* [Supplied material]
========================
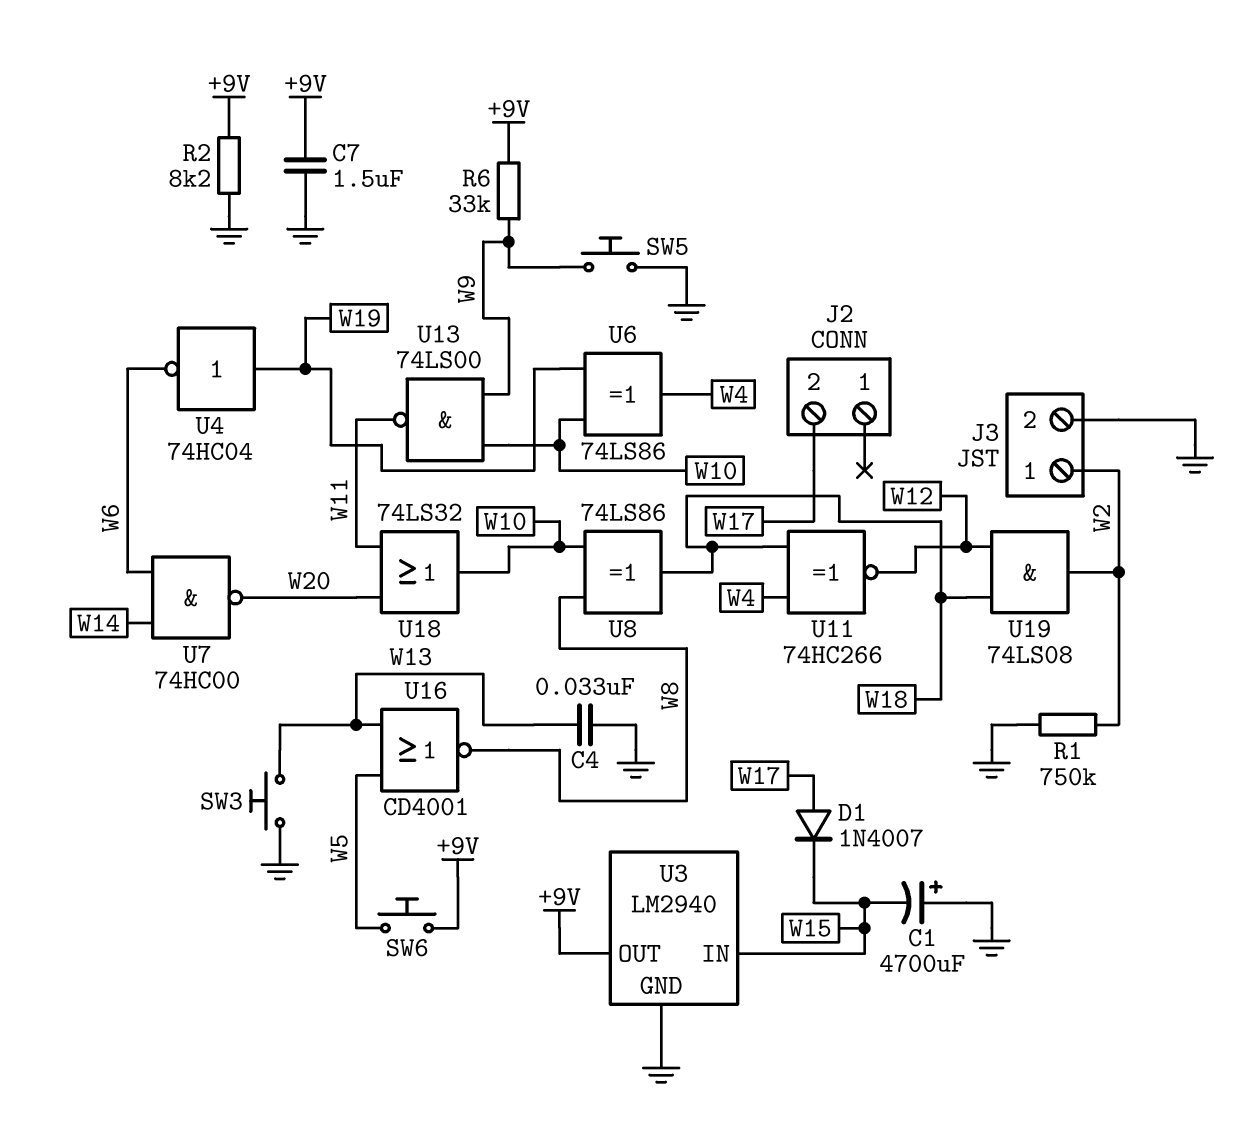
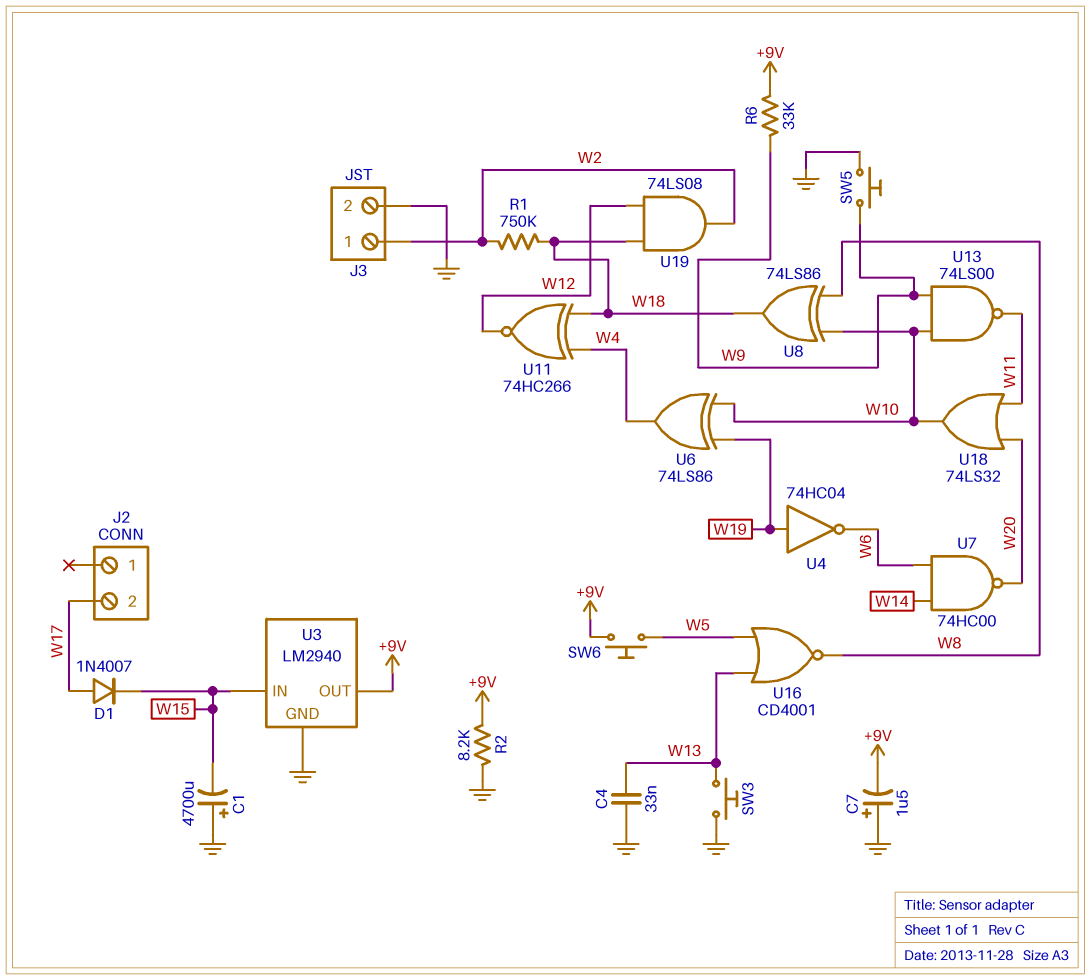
C7: 1.5uF (+9V, GND) -> 1.5uF (plus GND, minus +9V)
R1: 750k (GND, W2) -> 750k (W2, W18)

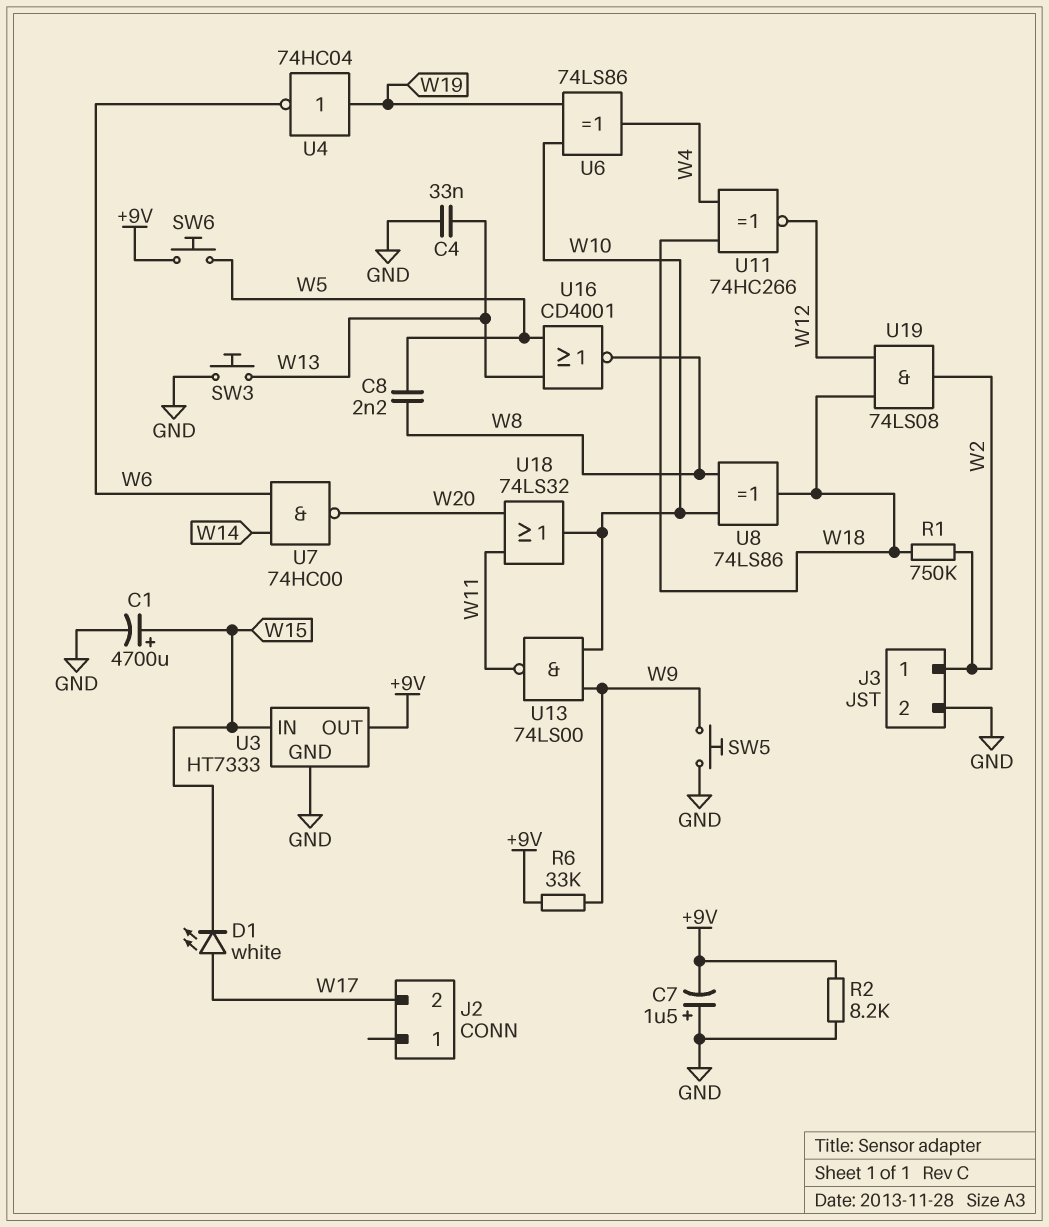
C1: 4700uF (plus GND, minus W15) -> 4700uF (plus W15, minus GND)
C8: none -> 2.2nF (W5, W8)
D1: diode 1N4007 (A W17, K W15) -> LED white (A W17, K W15)
U3: LM2940 -> HT7333

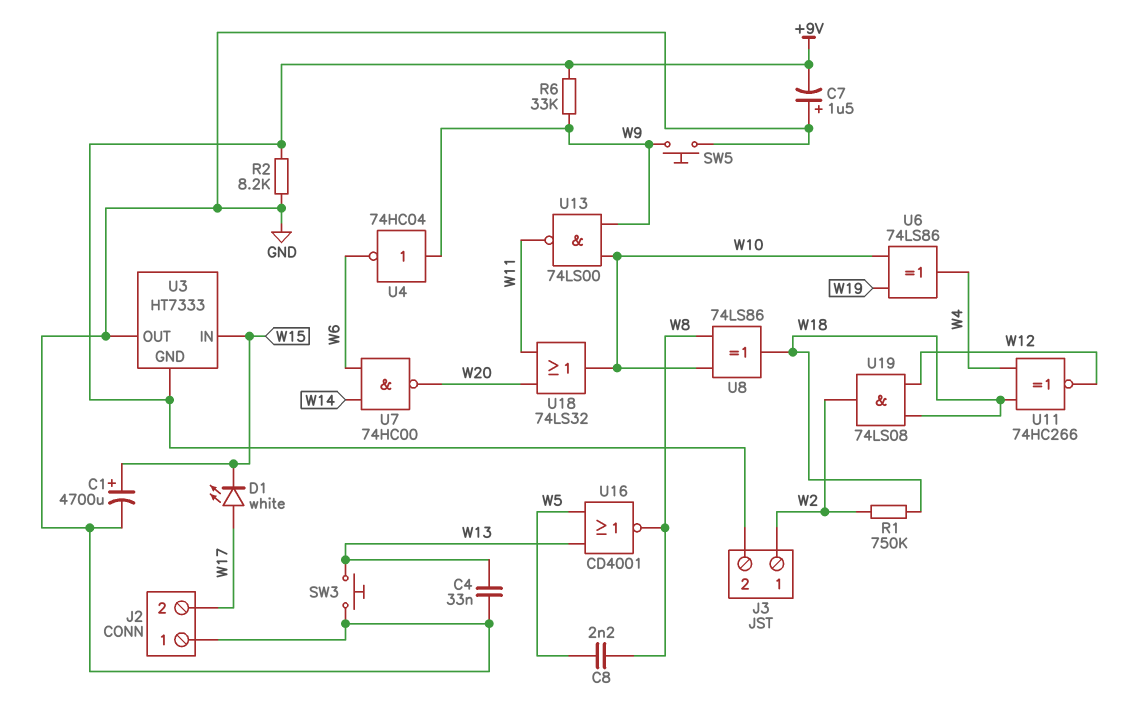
J2 pin 1: none -> GND
J3 pin 2: GND -> +9V
SW6: button (+9V, W5) -> none
U3 pin GND: GND -> +9V
U3 pin OUT: +9V -> GND
U4: NOT 74HC04 (in W19, out W6) -> NOT 74HC04 (in W9, out W6)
========================
Copy out each line of the data that holds the string "minus".

C7: 1.5uF (+9V, GND) -> 1.5uF (plus GND, minus +9V)
C1: 4700uF (plus GND, minus W15) -> 4700uF (plus W15, minus GND)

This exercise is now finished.